## DESCRIPTION OF THE TASK
Write each entry again exactly as shown, but without the images it holds.

## GIVEN DATA
+ + +
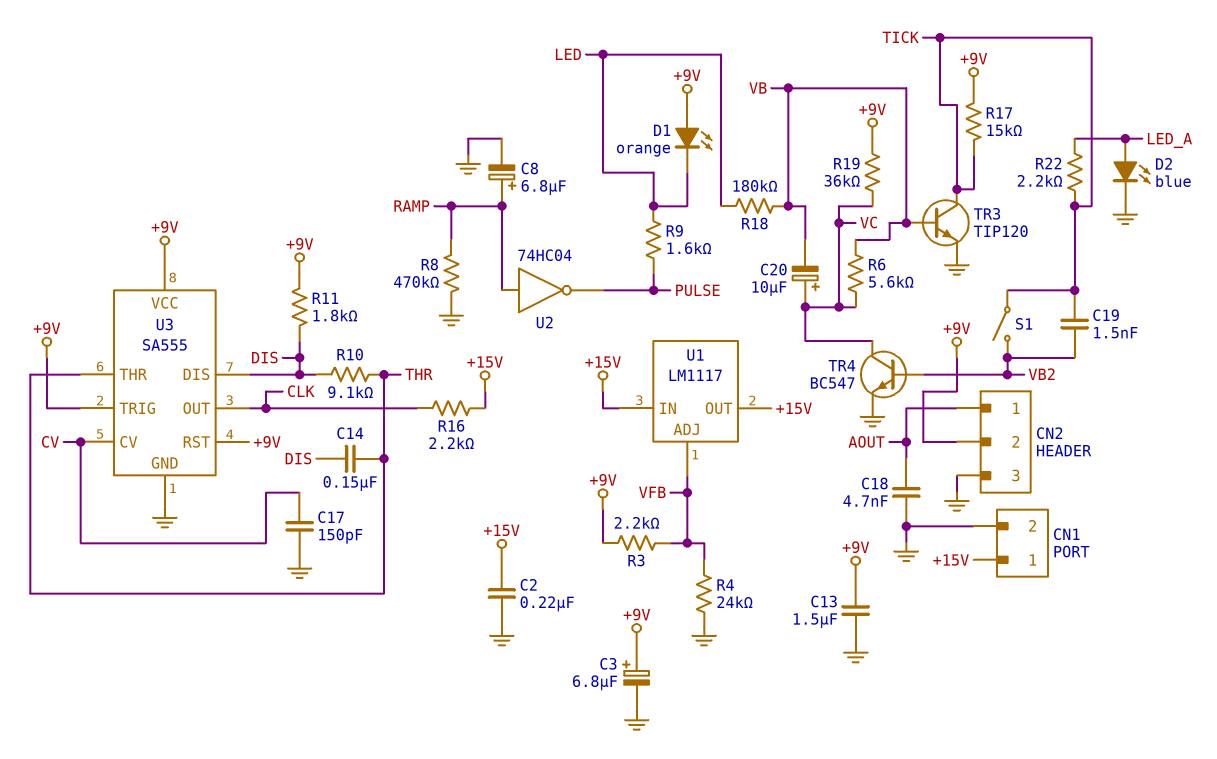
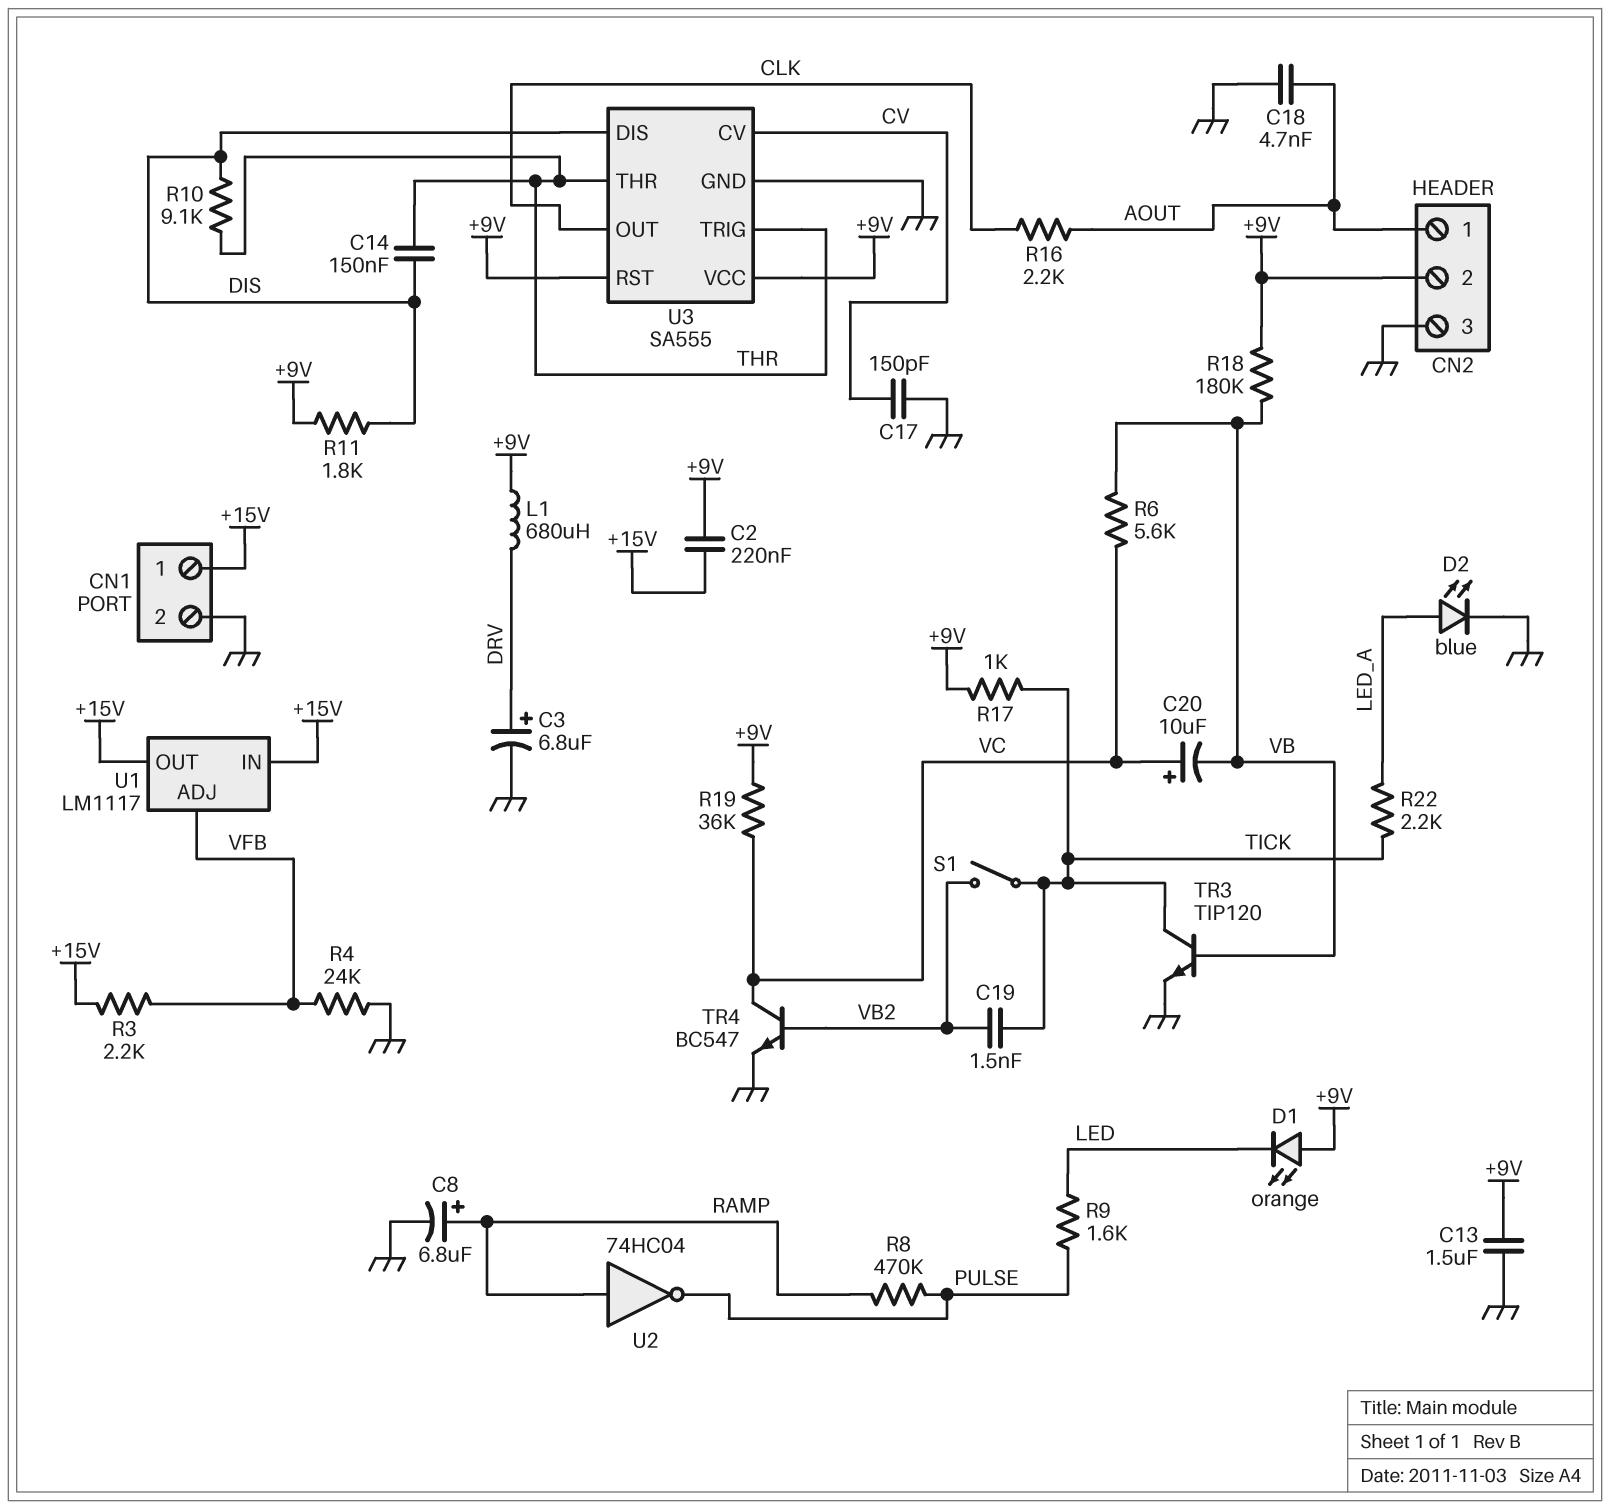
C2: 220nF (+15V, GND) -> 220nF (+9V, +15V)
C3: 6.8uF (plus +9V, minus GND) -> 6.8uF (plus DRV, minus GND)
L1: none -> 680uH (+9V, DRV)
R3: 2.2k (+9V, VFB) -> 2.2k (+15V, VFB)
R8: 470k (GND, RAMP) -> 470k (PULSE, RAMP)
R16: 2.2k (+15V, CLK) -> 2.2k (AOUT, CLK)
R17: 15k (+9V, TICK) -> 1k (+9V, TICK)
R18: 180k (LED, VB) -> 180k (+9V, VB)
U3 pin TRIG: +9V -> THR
+ + +
## RESULT FOR THIS EXERCISE
C2: 220nF (+15V, GND) -> 220nF (+9V, +15V)
C3: 6.8uF (plus +9V, minus GND) -> 6.8uF (plus DRV, minus GND)
L1: none -> 680uH (+9V, DRV)
R3: 2.2k (+9V, VFB) -> 2.2k (+15V, VFB)
R8: 470k (GND, RAMP) -> 470k (PULSE, RAMP)
R16: 2.2k (+15V, CLK) -> 2.2k (AOUT, CLK)
R17: 15k (+9V, TICK) -> 1k (+9V, TICK)
R18: 180k (LED, VB) -> 180k (+9V, VB)
U3 pin TRIG: +9V -> THR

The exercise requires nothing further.